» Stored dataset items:
⟨
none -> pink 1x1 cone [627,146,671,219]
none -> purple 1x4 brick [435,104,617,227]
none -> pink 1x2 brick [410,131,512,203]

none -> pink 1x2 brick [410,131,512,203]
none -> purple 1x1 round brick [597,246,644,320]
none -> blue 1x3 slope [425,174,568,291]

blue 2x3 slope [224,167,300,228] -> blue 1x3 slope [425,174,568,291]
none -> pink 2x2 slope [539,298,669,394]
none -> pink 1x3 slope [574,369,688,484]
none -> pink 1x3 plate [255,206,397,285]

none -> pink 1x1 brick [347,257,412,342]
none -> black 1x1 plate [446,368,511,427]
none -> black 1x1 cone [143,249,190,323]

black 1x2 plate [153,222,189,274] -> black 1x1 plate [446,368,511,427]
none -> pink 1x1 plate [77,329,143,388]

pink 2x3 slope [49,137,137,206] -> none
⟩
» Task statement:
The records above should be repeated in full, exactly as given.

» Written solution:
none -> pink 1x1 cone [627,146,671,219]
none -> purple 1x4 brick [435,104,617,227]
none -> pink 1x2 brick [410,131,512,203]

none -> pink 1x2 brick [410,131,512,203]
none -> purple 1x1 round brick [597,246,644,320]
none -> blue 1x3 slope [425,174,568,291]

blue 2x3 slope [224,167,300,228] -> blue 1x3 slope [425,174,568,291]
none -> pink 2x2 slope [539,298,669,394]
none -> pink 1x3 slope [574,369,688,484]
none -> pink 1x3 plate [255,206,397,285]

none -> pink 1x1 brick [347,257,412,342]
none -> black 1x1 plate [446,368,511,427]
none -> black 1x1 cone [143,249,190,323]

black 1x2 plate [153,222,189,274] -> black 1x1 plate [446,368,511,427]
none -> pink 1x1 plate [77,329,143,388]

pink 2x3 slope [49,137,137,206] -> none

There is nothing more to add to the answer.